> _Work request_:
Show every line of the data below that includes the word "black".
↓↓↓
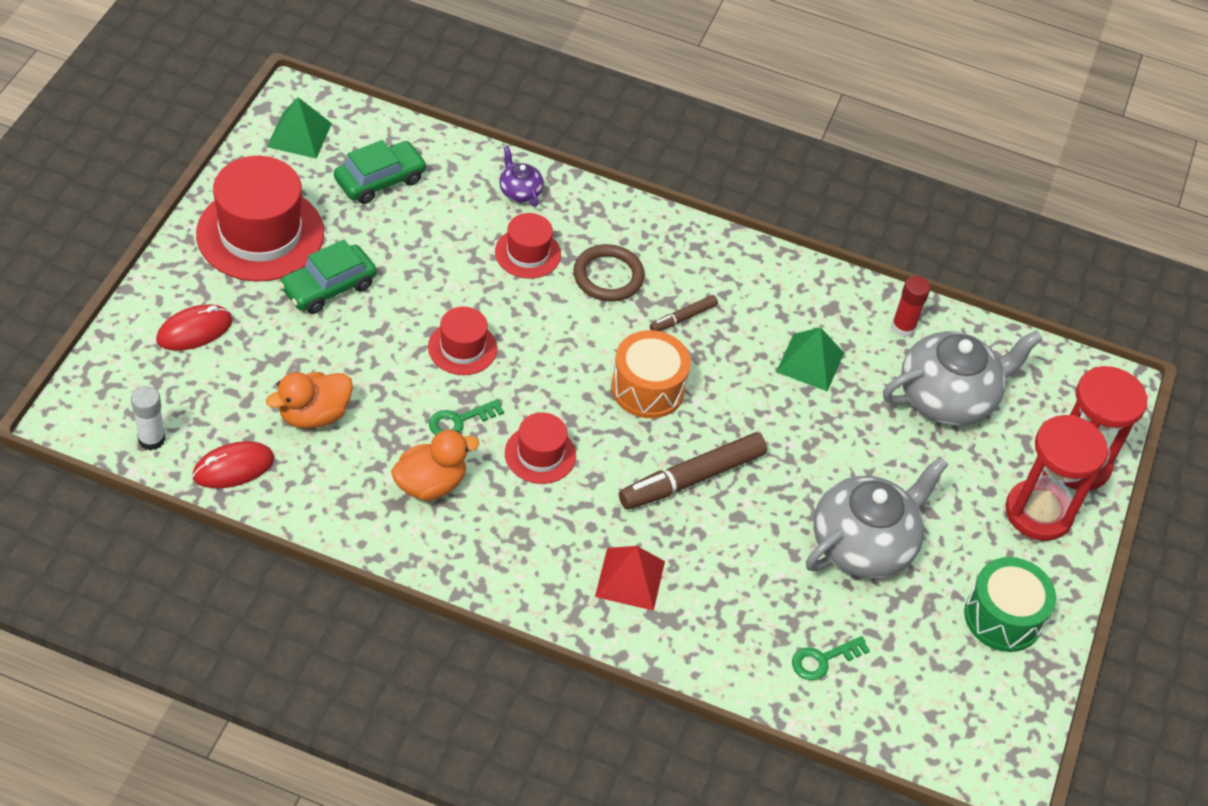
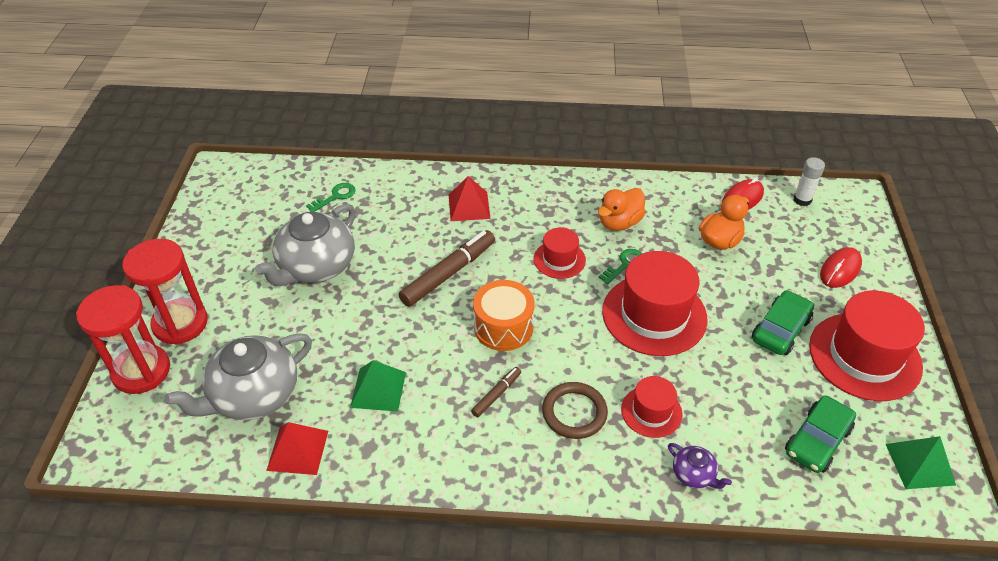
camera: 170 degrees right, 5 degrees down
(462, 348) = (654, 315): red hat -> red hat, size x1.89
(903, 327) = (298, 450): red glue stick -> red pyramid
(1003, 617) = (214, 249): green drum -> none

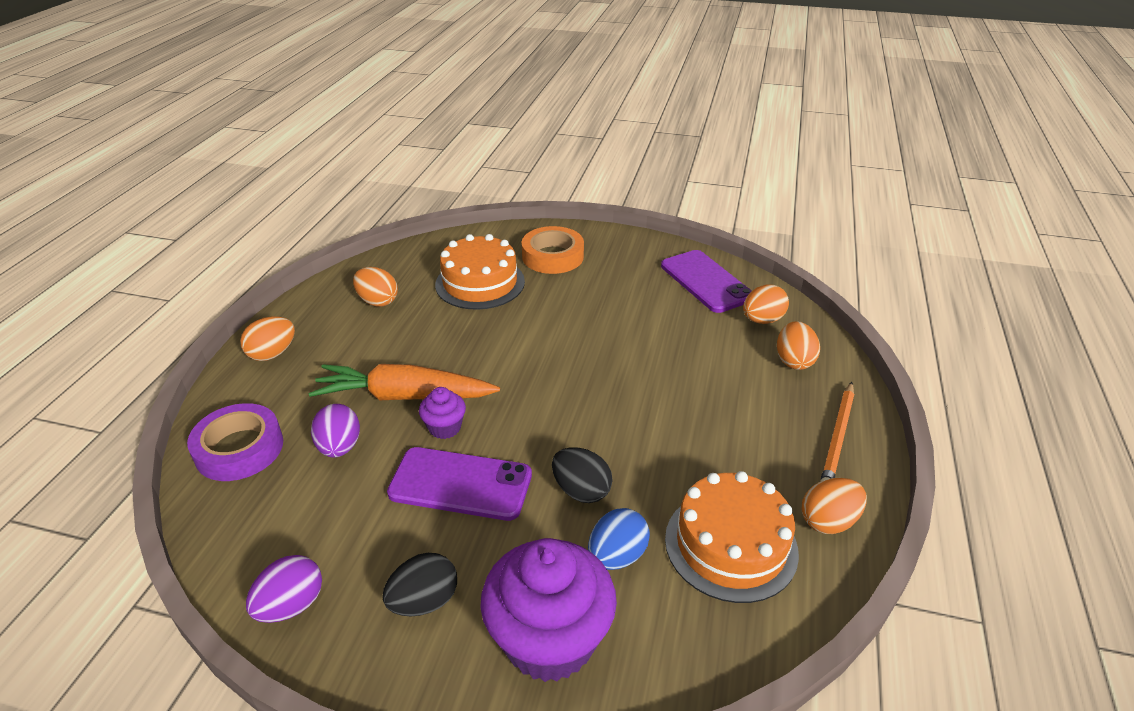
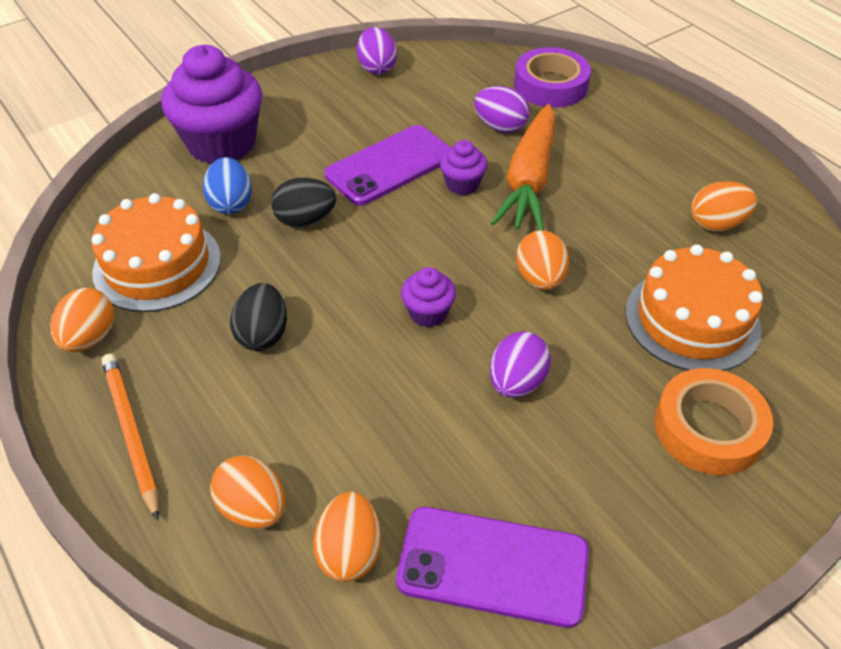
camera: 130 degrees right, 10 degrees up
(272, 354) = (672, 132): orange egg -> orange egg (540, 278)
(404, 396) = (529, 180): orange carrot -> orange carrot turned 150 degrees clockwise
(424, 601) = (314, 111): black egg -> black egg (263, 334)
(593, 374) = (428, 313): none -> purple cupcake
(600, 318) = (516, 382): none -> purple egg

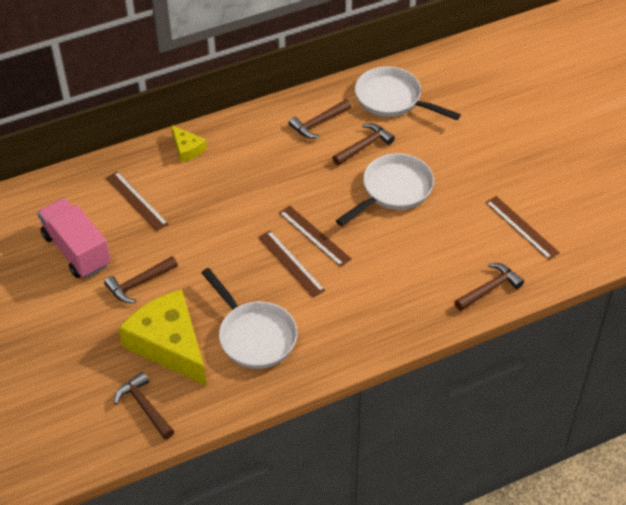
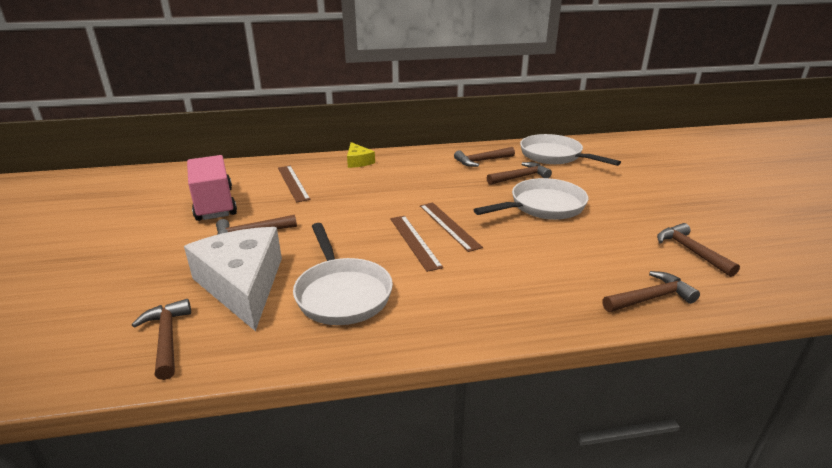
camera: 15 degrees right, 20 degrees down
(169, 344) = (242, 285): yellow cheese -> white cheese
(521, 227) = (690, 251): brown ruler -> brown hammer

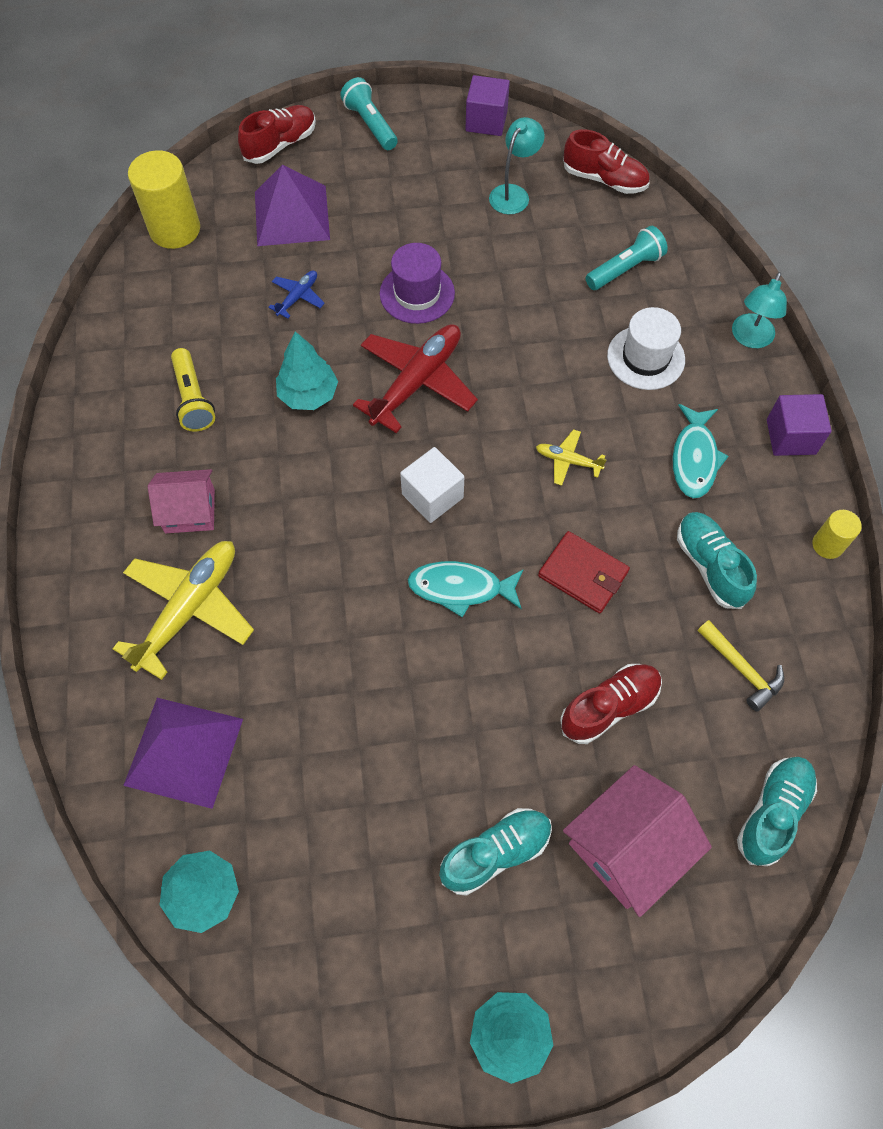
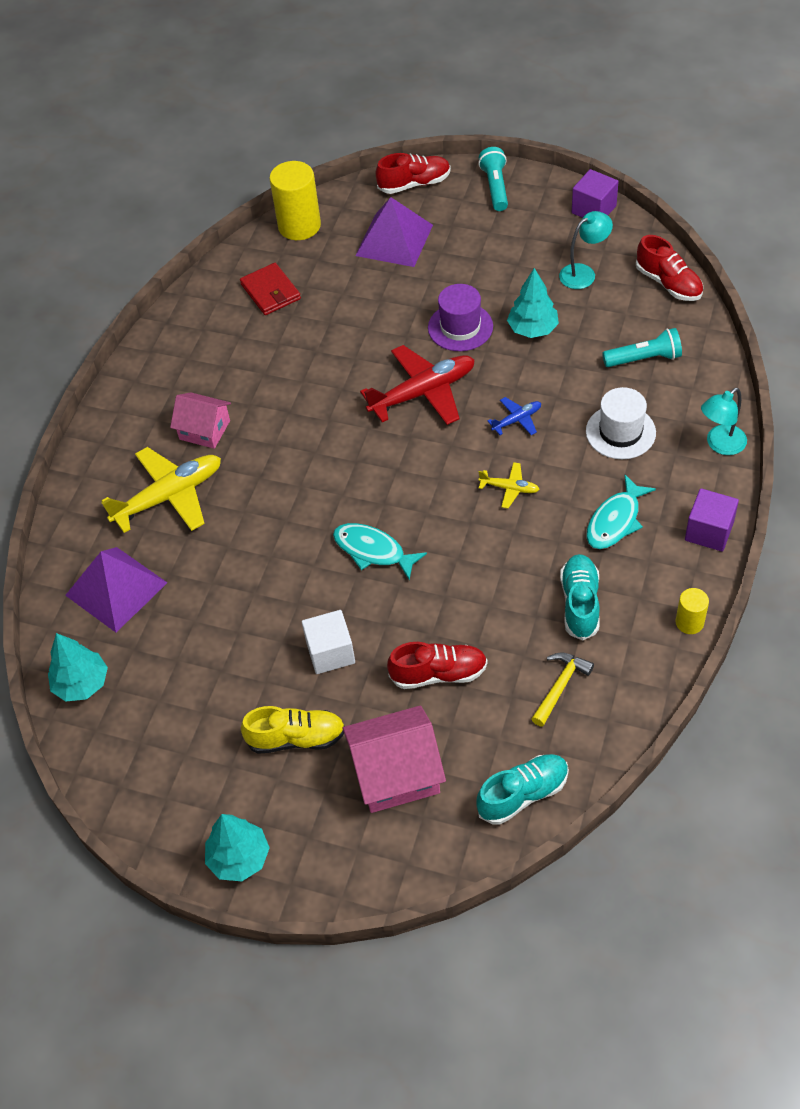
camera: 30 degrees right, 10 degrees down
(193, 399) = (248, 352): yellow flashlight -> none
(298, 297) = (365, 302): blue plane -> blue plane (517, 420)
(308, 395) = (334, 376): turquoise tree -> turquoise tree (532, 329)
(432, 496) = (388, 479): white cube -> white cube (330, 652)
(495, 853) = (296, 738): turquoise shoe -> yellow shoe
(568, 461) = (509, 488): yellow plane -> yellow plane turned 150 degrees clockwise
(583, 574) = (473, 574): red wallet -> red wallet (270, 292)
(742, 669) = (560, 686): yellow hammer -> yellow hammer turned 135 degrees counterclockwise

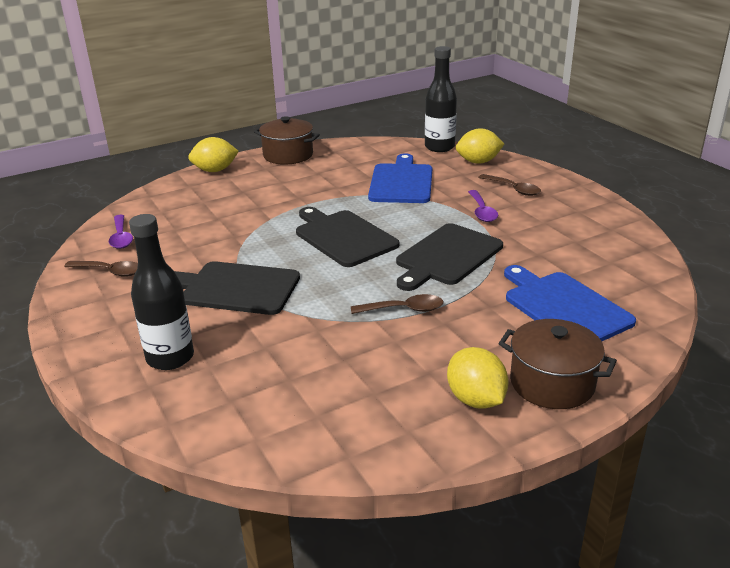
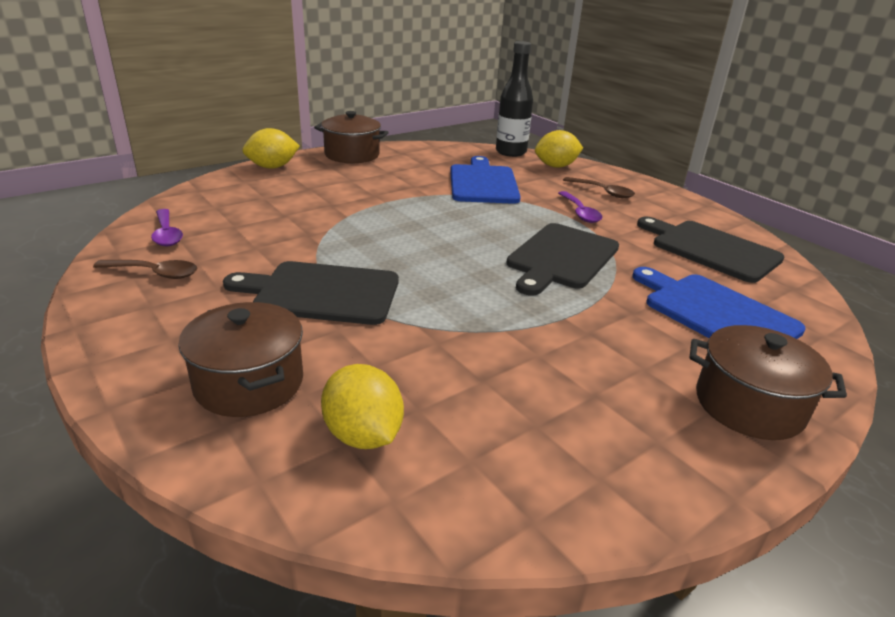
camera: 10 degrees left, 0 degrees up
(170, 358) = (249, 383): black bottle -> brown pot
(343, 237) = (437, 236): black cutting board -> black cutting board (711, 249)
(404, 309) = (535, 317): brown spoon -> none
(475, 399) = (668, 430): yellow lemon -> yellow lemon (363, 435)

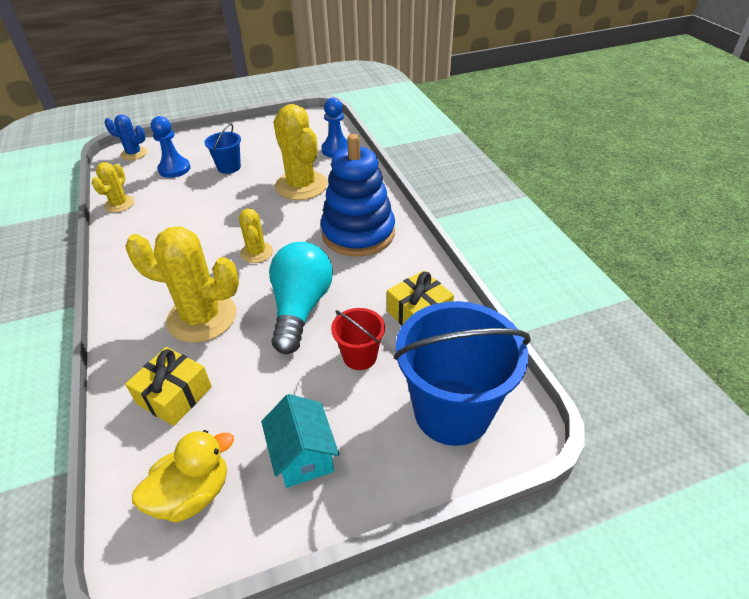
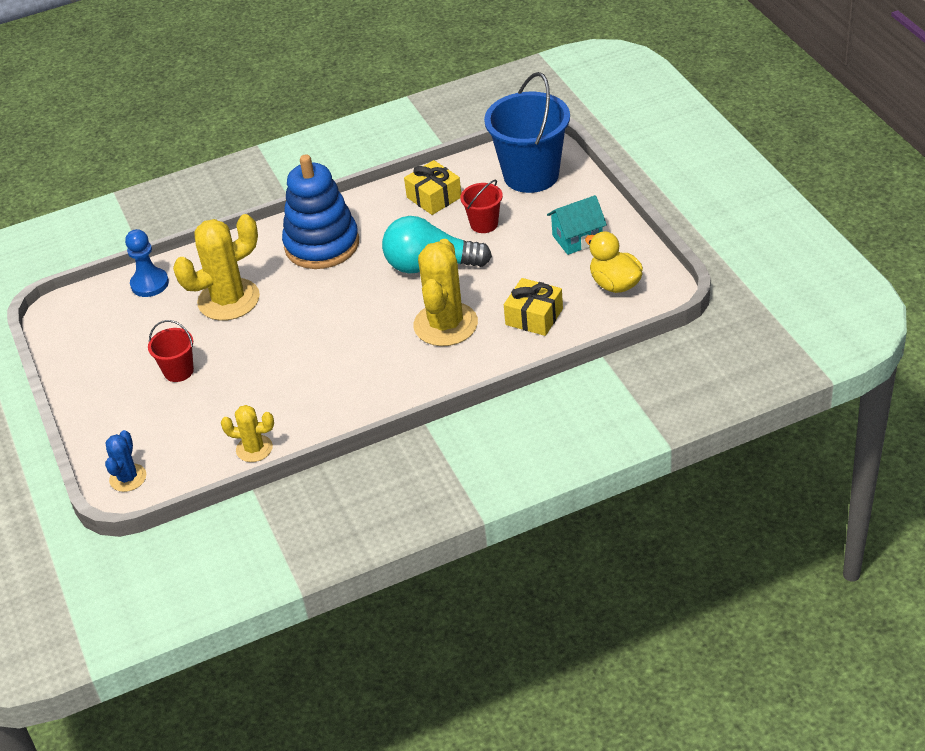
camera: 90 degrees left, 0 degrees up
(174, 169) = (176, 422): blue pawn -> none
(229, 167) = (178, 371): blue bucket -> red bucket
(256, 252) = (351, 310): yellow cactus -> none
↑↑↑
> _Answer for the task_:
(424, 601) = (314, 111): black egg -> black egg (263, 334)
(170, 358) = (249, 383): black bottle -> brown pot
(343, 237) = (437, 236): black cutting board -> black cutting board (711, 249)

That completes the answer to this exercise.